• _Study material_:
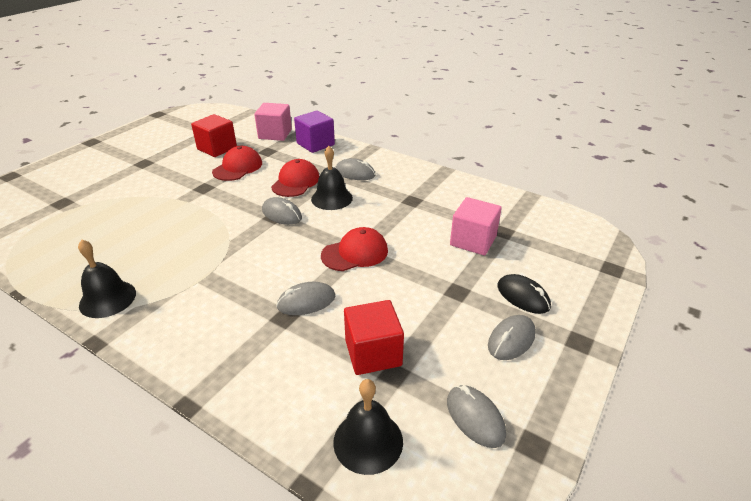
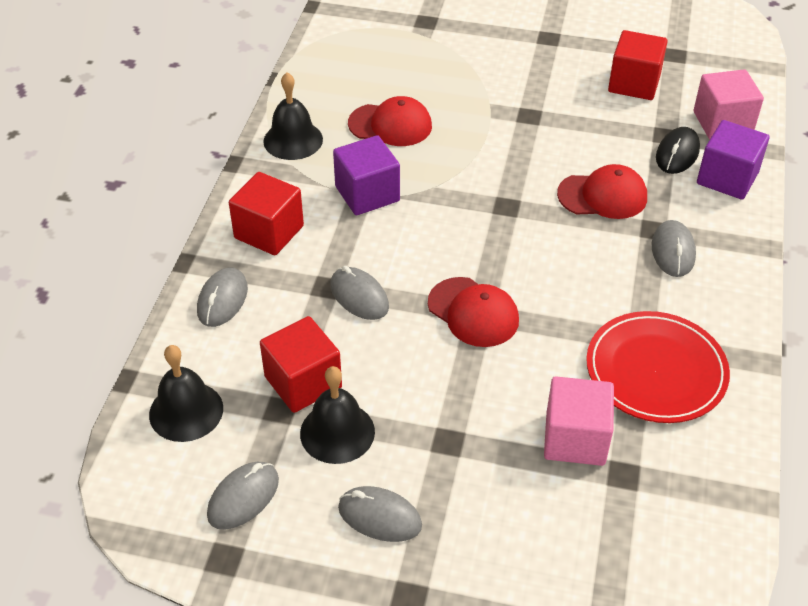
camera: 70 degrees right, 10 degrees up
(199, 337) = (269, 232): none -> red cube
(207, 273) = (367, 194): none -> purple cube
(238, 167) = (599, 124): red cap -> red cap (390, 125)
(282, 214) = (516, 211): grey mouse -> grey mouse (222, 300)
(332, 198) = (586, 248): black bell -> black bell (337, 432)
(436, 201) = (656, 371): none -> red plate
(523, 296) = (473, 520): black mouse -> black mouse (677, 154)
--
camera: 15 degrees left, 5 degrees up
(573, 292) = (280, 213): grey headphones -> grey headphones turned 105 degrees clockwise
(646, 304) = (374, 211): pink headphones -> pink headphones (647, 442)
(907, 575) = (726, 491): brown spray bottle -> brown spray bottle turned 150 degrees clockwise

• _Task brief_:
The response should hold exactly the lines starting at the line with "(199, 337) = (269, 232): none -> red cube" and ending at the line with "(523, 296) = (473, 520): black", and no other line of the material above.

• _Response to the task_:
(199, 337) = (269, 232): none -> red cube
(207, 273) = (367, 194): none -> purple cube
(238, 167) = (599, 124): red cap -> red cap (390, 125)
(282, 214) = (516, 211): grey mouse -> grey mouse (222, 300)
(332, 198) = (586, 248): black bell -> black bell (337, 432)
(436, 201) = (656, 371): none -> red plate
(523, 296) = (473, 520): black mouse -> black mouse (677, 154)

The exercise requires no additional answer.